### [REQUIRED ACTION]
Find the lines below holding the word "BUTTON" and copy each of them.

### [TASK INPUT]

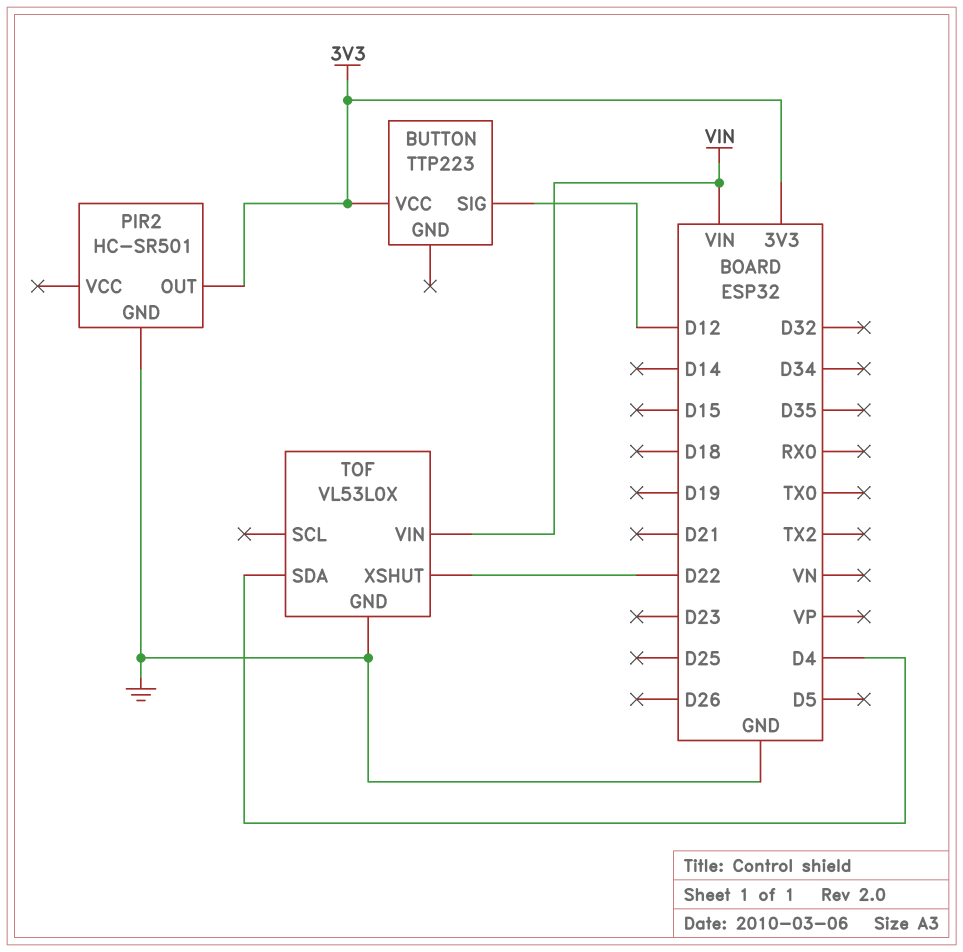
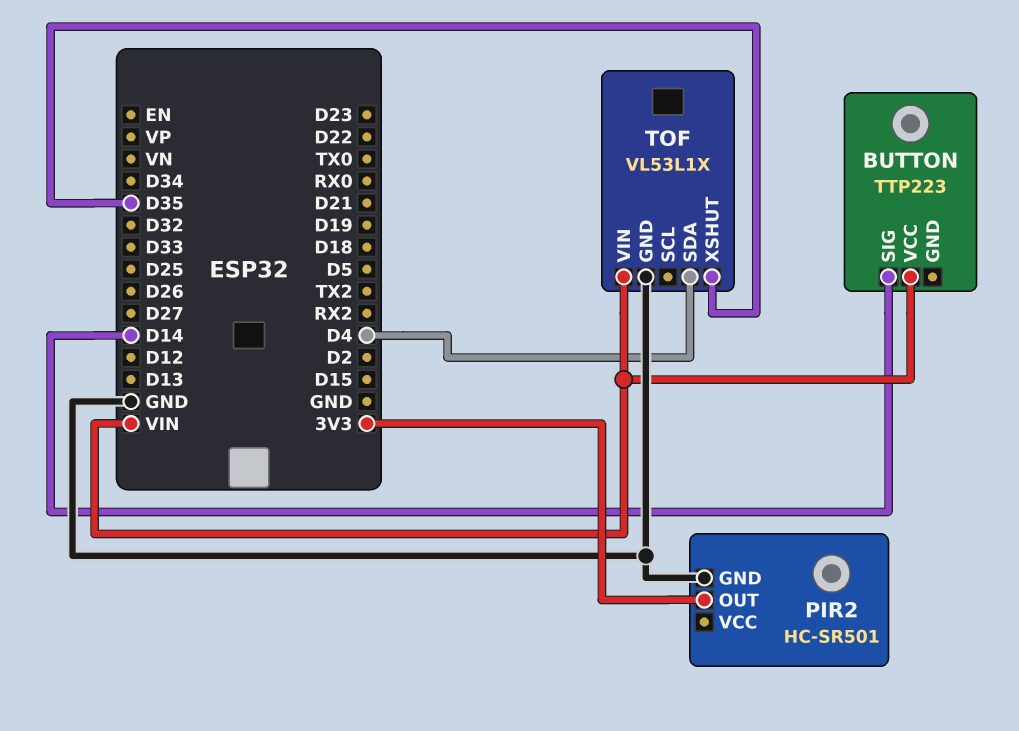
BUTTON pin SIG: D12 -> D14
BUTTON pin VCC: 3V3 -> VIN
TOF: VL53L0X -> VL53L1X
TOF pin XSHUT: D22 -> D35

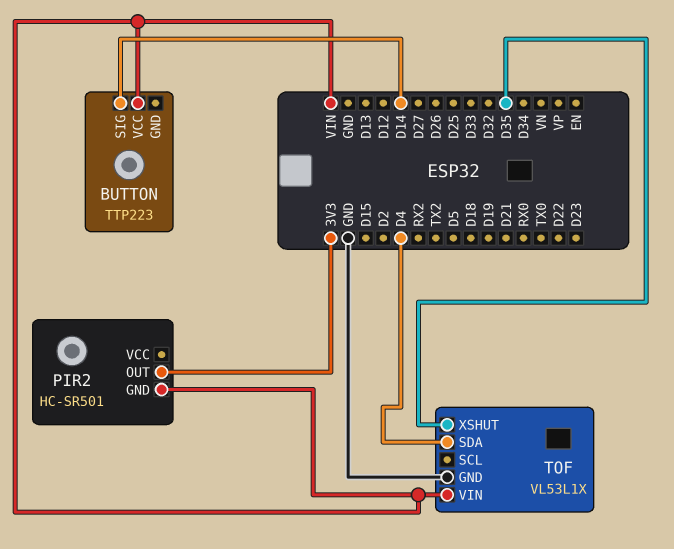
PIR2 pin GND: GND -> VIN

### [WRITTEN RESPONSE]
BUTTON pin SIG: D12 -> D14
BUTTON pin VCC: 3V3 -> VIN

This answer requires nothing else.